[INFORMATION SUPPLIED Boundary: Start]

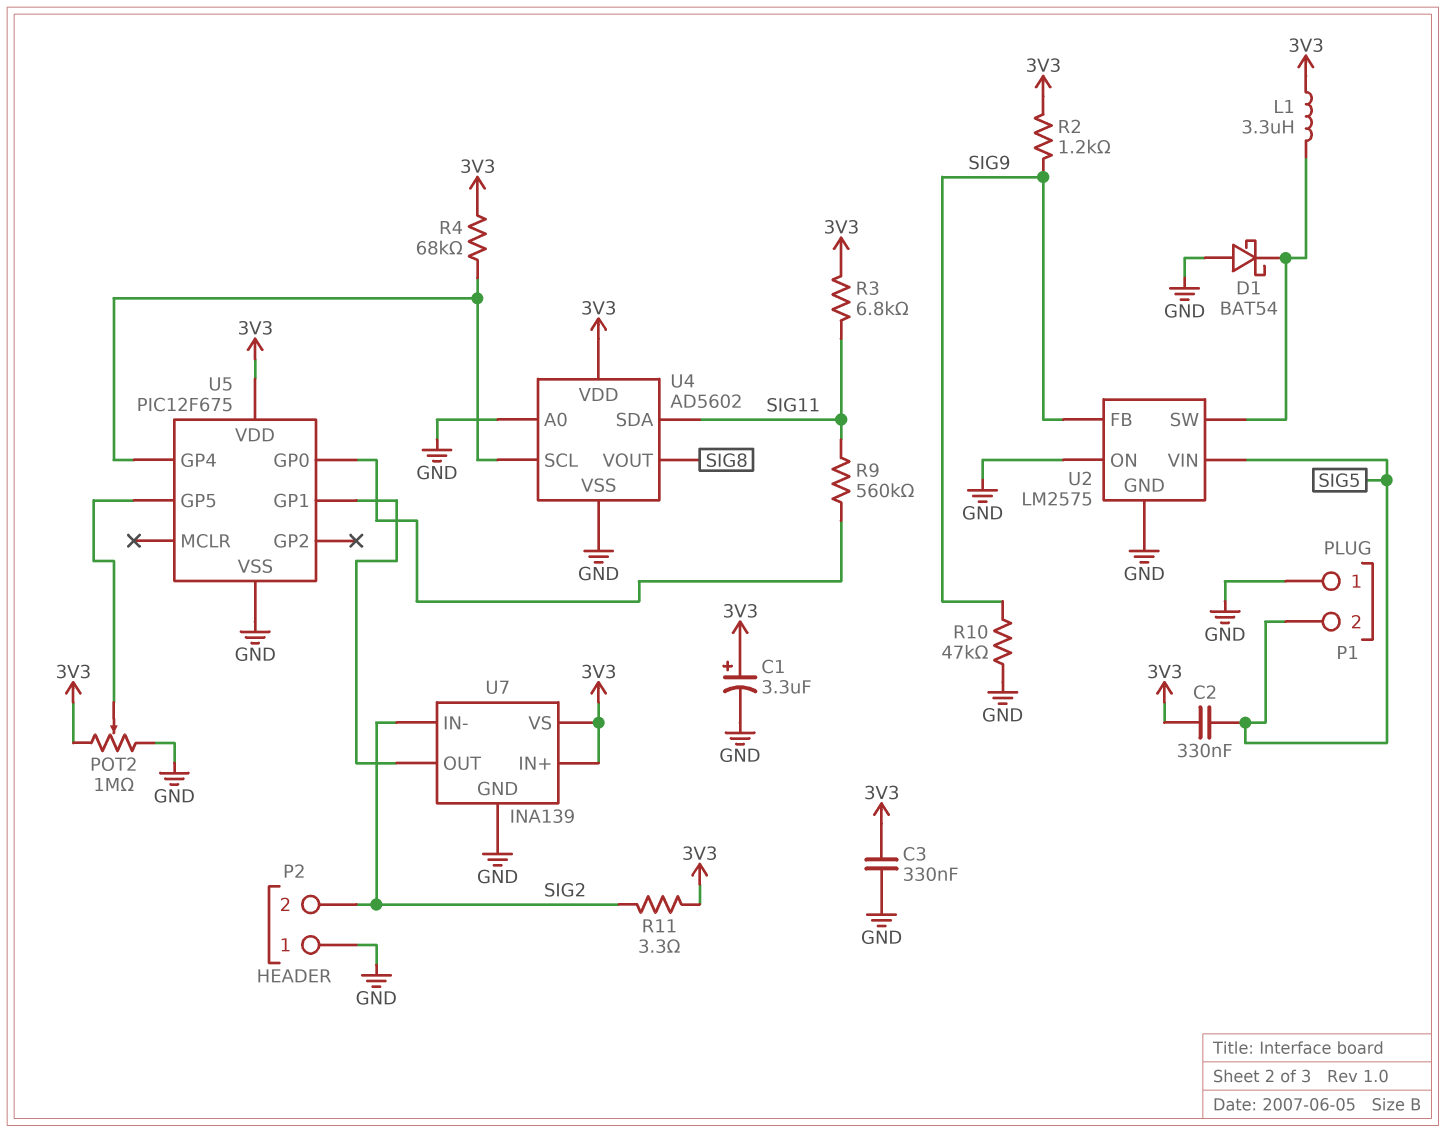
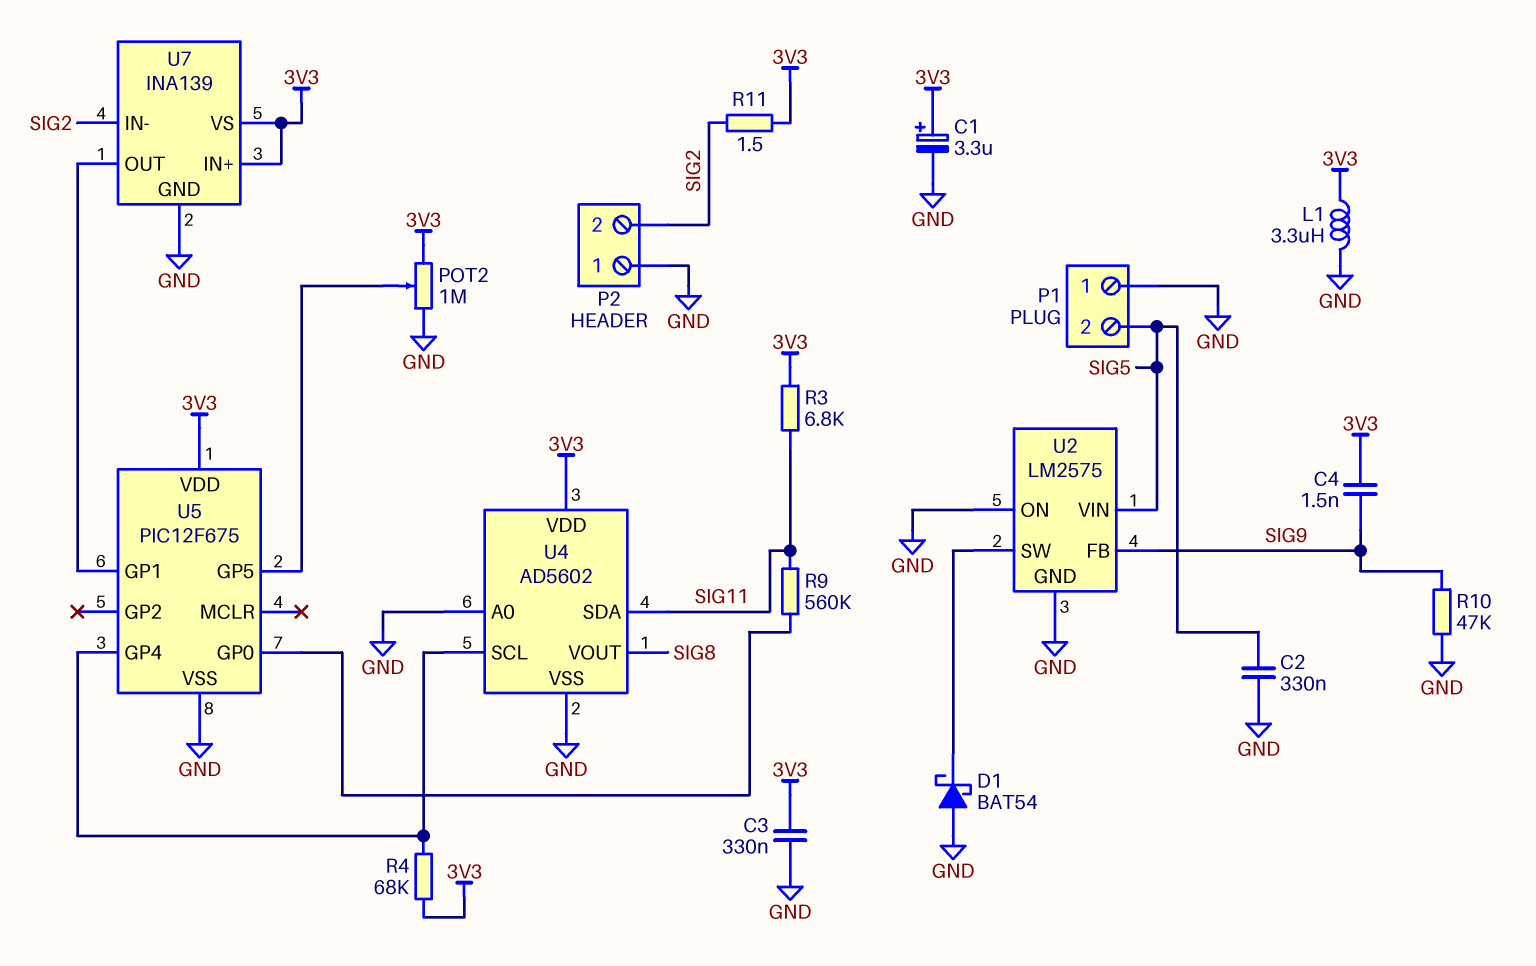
C2: 330nF (3V3, SIG5) -> 330nF (GND, SIG5)
C4: none -> 1.5nF (3V3, SIG9)
L1: 3.3uH (3V3, U2/SW) -> 3.3uH (3V3, GND)
R2: 1.2k (3V3, SIG9) -> none
R11: 3.3 (3V3, SIG2) -> 1.5 (3V3, SIG2)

[INFORMATION SUPPLIED Boundary: End]

Without including any picture, retype the entries exactly.

C2: 330nF (3V3, SIG5) -> 330nF (GND, SIG5)
C4: none -> 1.5nF (3V3, SIG9)
L1: 3.3uH (3V3, U2/SW) -> 3.3uH (3V3, GND)
R2: 1.2k (3V3, SIG9) -> none
R11: 3.3 (3V3, SIG2) -> 1.5 (3V3, SIG2)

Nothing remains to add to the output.